- **WORK TASK**
Since only part of the material below is wanted, output exactly the lines from the one with "none -> lime plate A5:B8 level 1" up to and including the one with "none -> lime tile I8:I9 level 1".

* * * * * * *

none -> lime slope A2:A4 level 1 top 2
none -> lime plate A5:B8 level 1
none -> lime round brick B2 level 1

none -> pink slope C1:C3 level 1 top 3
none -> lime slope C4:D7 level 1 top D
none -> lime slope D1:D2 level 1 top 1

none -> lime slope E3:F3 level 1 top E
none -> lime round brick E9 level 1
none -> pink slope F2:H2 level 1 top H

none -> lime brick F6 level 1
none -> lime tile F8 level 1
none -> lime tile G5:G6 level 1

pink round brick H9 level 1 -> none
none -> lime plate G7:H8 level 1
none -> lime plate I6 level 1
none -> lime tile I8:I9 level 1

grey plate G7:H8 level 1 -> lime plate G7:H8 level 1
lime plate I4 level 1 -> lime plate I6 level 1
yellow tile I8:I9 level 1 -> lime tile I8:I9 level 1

* * * * * * *

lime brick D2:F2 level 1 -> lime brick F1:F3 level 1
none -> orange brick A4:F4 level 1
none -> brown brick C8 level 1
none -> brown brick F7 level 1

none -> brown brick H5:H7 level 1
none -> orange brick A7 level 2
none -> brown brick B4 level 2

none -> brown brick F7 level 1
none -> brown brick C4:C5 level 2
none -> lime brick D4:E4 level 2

* * * * * * *

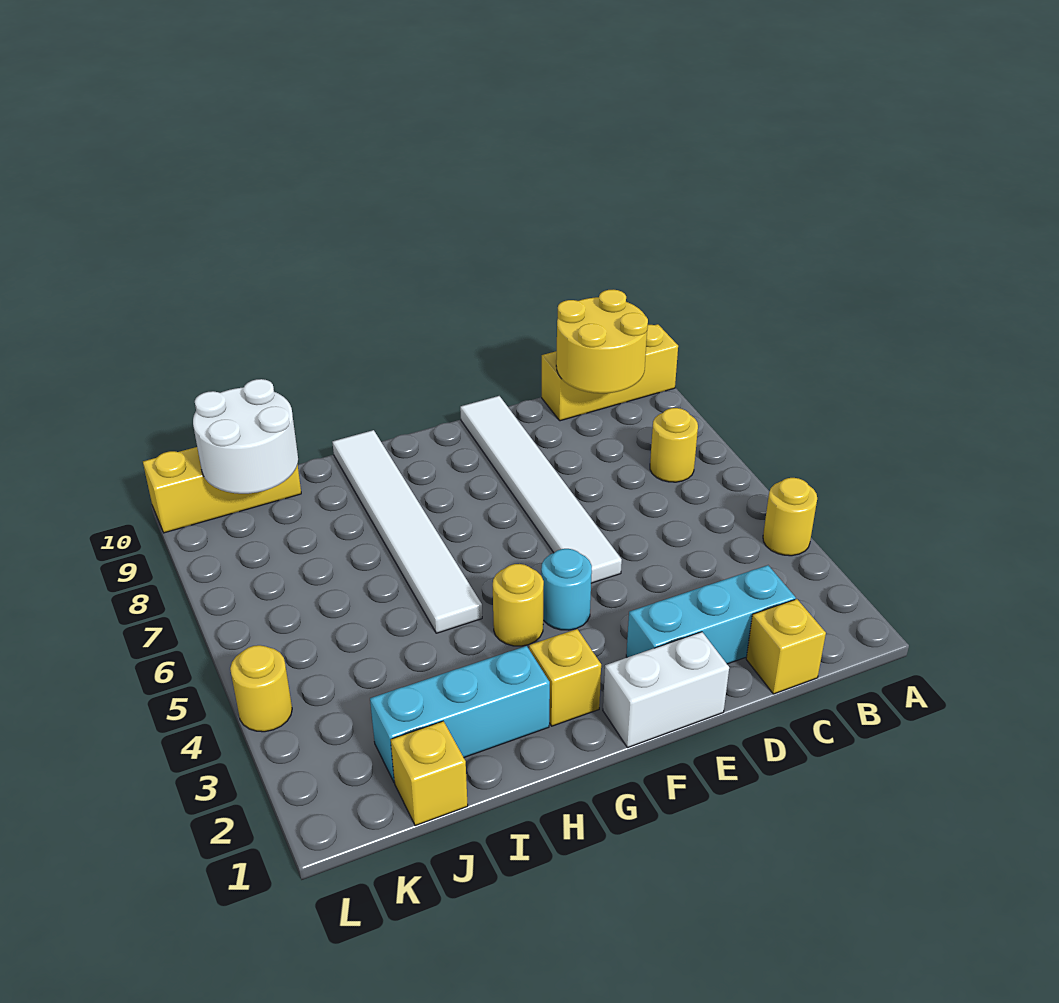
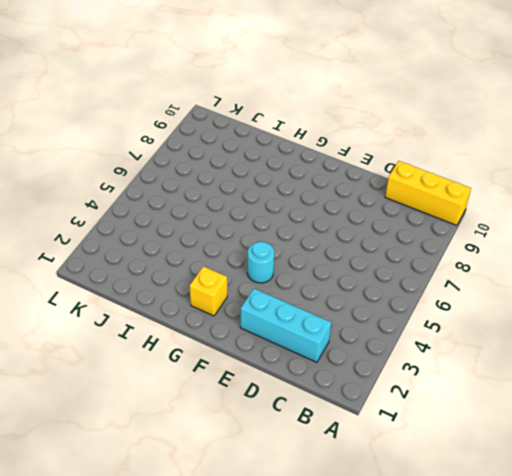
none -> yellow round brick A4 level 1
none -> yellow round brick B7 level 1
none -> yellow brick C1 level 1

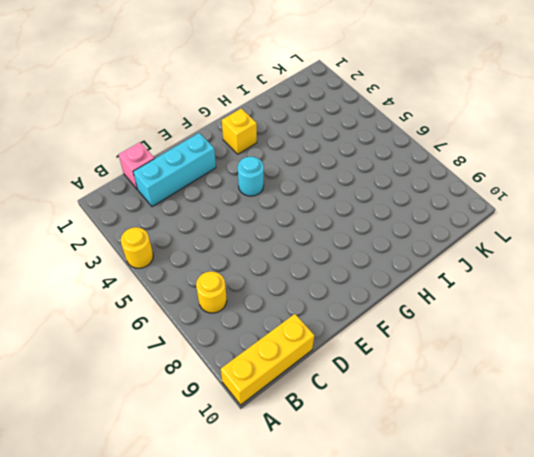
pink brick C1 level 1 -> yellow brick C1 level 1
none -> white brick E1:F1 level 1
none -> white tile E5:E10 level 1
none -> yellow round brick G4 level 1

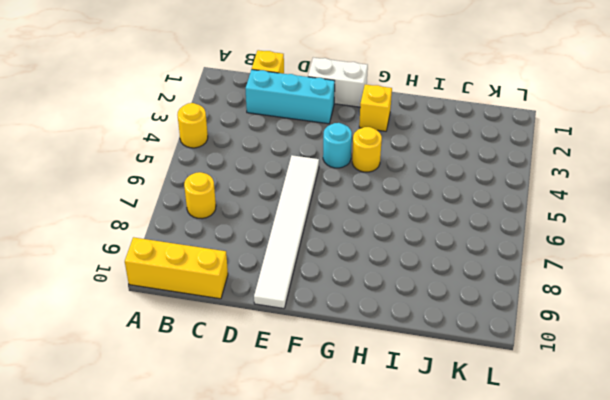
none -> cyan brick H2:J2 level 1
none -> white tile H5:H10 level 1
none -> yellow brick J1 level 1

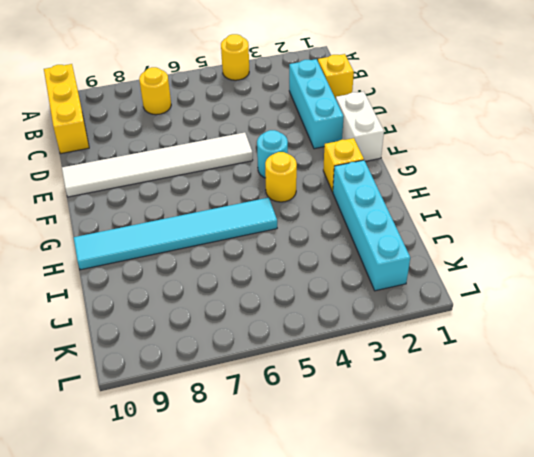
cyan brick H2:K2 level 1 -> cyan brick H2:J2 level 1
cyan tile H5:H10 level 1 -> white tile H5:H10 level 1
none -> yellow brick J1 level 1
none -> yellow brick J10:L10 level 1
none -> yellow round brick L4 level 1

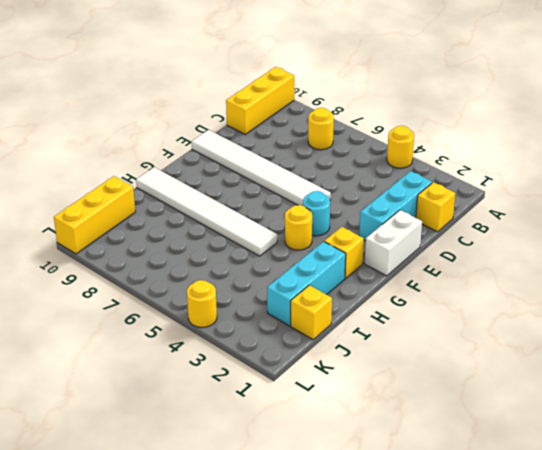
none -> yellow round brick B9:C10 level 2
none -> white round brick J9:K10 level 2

* * * * * * *

- **THE ANSWER**
none -> lime plate A5:B8 level 1
none -> lime round brick B2 level 1

none -> pink slope C1:C3 level 1 top 3
none -> lime slope C4:D7 level 1 top D
none -> lime slope D1:D2 level 1 top 1

none -> lime slope E3:F3 level 1 top E
none -> lime round brick E9 level 1
none -> pink slope F2:H2 level 1 top H

none -> lime brick F6 level 1
none -> lime tile F8 level 1
none -> lime tile G5:G6 level 1

pink round brick H9 level 1 -> none
none -> lime plate G7:H8 level 1
none -> lime plate I6 level 1
none -> lime tile I8:I9 level 1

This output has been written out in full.